Edit tracking data |
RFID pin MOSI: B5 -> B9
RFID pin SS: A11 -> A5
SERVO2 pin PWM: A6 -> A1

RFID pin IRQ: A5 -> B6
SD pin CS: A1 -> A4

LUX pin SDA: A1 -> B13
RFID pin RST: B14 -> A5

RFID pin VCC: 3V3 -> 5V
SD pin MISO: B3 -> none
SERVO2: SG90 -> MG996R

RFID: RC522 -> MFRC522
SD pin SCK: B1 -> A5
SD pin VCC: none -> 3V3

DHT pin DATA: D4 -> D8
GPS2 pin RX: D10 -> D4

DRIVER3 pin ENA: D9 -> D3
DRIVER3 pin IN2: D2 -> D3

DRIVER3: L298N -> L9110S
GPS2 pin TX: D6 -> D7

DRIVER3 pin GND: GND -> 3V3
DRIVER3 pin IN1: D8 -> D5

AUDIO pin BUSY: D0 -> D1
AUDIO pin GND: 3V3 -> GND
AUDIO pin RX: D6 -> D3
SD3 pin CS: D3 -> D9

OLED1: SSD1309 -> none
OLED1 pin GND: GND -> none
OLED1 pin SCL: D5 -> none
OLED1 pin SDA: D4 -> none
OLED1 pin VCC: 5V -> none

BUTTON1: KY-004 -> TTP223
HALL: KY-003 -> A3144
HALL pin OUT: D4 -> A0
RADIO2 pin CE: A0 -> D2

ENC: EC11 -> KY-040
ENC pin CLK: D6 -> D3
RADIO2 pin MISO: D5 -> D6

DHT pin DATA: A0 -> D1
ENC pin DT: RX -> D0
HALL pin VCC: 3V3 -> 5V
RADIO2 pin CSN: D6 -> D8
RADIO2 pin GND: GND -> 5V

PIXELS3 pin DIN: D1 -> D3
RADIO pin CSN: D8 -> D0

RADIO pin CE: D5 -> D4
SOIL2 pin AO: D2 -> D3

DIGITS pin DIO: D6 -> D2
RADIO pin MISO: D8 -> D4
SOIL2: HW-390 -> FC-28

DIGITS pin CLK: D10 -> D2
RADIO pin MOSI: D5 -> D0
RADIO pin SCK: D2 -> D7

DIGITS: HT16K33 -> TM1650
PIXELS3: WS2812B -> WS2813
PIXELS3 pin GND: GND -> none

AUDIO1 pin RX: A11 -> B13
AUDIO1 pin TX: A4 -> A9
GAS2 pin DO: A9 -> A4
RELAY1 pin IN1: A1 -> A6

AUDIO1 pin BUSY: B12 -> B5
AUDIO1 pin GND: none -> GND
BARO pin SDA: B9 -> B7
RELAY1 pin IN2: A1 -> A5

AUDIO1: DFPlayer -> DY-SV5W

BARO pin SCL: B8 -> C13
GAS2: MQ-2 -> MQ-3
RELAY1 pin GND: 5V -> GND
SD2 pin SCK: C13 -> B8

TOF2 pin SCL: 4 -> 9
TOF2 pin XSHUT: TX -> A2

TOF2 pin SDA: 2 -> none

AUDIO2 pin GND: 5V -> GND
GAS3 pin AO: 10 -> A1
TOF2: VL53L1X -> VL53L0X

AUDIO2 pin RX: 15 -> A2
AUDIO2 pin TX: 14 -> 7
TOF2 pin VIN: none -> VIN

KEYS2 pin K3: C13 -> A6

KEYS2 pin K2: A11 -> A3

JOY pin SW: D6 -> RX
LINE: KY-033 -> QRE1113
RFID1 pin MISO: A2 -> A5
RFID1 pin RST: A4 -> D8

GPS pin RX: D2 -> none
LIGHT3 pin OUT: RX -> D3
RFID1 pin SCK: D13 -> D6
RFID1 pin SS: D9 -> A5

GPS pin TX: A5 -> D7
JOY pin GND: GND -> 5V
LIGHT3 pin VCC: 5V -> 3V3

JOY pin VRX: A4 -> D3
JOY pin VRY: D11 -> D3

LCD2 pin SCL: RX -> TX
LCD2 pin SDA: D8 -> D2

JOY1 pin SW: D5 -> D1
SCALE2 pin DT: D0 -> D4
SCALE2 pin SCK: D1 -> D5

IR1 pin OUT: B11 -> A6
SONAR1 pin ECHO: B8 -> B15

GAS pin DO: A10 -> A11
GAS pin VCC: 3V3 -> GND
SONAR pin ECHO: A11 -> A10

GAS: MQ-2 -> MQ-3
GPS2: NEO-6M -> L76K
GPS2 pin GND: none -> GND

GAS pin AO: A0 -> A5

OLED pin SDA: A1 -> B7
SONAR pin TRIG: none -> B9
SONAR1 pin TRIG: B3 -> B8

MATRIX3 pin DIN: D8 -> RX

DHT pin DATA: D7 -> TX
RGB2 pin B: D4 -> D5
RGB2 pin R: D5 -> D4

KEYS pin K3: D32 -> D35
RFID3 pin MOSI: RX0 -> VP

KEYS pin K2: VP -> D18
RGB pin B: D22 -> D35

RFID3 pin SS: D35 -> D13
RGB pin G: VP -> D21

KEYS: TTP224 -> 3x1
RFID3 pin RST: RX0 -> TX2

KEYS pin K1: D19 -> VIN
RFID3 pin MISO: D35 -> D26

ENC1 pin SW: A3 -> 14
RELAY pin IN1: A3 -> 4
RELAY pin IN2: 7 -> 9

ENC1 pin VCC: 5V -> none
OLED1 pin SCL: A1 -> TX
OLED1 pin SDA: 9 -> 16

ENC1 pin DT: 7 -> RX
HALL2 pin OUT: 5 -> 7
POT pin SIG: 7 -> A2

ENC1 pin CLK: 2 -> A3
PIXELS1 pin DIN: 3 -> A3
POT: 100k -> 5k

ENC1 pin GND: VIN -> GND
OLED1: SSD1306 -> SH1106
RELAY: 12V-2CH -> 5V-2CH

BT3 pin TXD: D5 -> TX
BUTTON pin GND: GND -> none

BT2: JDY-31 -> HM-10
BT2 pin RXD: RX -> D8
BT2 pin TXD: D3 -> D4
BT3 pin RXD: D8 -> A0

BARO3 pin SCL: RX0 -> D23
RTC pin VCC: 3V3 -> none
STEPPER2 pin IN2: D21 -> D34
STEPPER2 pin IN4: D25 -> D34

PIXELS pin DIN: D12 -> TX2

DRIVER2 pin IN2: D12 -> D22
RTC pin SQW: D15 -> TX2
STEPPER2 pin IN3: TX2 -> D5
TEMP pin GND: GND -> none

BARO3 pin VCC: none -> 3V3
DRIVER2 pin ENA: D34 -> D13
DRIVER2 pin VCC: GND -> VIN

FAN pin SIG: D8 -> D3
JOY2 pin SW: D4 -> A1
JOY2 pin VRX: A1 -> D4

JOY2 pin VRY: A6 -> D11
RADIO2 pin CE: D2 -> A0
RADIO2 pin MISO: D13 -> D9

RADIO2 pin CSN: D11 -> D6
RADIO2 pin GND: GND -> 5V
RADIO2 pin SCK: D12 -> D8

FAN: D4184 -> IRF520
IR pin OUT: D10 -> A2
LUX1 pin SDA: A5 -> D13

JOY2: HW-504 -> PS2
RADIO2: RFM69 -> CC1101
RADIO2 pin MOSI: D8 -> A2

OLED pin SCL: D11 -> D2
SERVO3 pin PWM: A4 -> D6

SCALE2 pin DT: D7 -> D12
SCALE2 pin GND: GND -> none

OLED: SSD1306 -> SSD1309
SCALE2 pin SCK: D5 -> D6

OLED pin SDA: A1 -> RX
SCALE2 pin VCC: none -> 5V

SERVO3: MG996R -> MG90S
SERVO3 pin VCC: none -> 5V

The problem | Wherever the word "BUSY" turns up in the records above, copy the line that holds it.

Answer box |
AUDIO pin BUSY: D0 -> D1
AUDIO1 pin BUSY: B12 -> B5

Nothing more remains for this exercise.